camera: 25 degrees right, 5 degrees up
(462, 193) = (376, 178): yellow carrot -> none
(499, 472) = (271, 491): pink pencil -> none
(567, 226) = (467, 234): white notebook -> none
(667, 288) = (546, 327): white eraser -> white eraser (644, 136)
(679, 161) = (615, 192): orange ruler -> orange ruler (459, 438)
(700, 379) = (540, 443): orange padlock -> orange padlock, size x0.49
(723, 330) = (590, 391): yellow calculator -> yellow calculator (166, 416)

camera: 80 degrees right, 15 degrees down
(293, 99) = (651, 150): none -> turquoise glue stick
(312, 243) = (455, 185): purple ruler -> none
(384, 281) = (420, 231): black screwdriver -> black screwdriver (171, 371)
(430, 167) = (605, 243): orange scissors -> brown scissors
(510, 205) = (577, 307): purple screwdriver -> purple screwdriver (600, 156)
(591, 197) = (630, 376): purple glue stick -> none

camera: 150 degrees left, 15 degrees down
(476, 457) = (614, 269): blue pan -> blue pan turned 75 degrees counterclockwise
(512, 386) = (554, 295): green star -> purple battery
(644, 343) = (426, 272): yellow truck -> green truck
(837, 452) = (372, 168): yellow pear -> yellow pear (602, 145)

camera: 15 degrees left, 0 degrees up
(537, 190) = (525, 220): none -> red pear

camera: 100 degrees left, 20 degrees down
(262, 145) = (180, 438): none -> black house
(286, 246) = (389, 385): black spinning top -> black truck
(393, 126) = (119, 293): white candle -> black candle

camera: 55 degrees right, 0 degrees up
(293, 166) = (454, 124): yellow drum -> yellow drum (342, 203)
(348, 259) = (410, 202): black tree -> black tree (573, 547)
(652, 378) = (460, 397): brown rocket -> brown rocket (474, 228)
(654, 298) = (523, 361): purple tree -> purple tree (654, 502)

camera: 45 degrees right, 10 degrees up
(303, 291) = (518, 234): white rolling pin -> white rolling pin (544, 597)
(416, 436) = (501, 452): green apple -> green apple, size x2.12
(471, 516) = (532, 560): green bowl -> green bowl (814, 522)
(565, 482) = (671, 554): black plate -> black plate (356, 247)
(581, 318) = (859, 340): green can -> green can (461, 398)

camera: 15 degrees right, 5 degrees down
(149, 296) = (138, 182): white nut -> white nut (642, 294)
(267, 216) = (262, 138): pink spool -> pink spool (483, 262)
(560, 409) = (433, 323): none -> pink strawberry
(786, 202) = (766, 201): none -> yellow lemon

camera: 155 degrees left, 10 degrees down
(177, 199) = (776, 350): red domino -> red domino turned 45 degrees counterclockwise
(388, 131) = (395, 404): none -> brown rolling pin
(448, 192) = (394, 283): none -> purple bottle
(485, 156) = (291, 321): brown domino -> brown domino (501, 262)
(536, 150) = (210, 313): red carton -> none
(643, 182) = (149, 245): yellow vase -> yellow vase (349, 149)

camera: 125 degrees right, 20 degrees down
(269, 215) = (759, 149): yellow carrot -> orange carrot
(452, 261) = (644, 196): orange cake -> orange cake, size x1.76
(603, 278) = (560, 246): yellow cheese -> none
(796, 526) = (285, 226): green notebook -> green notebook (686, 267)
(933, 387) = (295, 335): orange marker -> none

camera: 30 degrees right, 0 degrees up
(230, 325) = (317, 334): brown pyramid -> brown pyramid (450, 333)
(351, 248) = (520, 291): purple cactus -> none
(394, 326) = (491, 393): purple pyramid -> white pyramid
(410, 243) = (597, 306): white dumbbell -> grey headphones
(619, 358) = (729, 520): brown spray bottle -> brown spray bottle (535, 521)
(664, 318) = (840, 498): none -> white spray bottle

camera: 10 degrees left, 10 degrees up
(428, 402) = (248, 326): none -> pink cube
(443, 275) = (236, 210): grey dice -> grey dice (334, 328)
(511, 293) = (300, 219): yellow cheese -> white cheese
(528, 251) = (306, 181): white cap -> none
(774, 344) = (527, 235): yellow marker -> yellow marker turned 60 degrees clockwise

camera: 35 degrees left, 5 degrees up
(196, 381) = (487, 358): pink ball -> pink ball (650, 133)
.....
_Problem details:_
Each line of the listing that includes the word "carrot" should be copied out.

_Completed task:_
(462, 193) = (376, 178): yellow carrot -> none
(269, 215) = (759, 149): yellow carrot -> orange carrot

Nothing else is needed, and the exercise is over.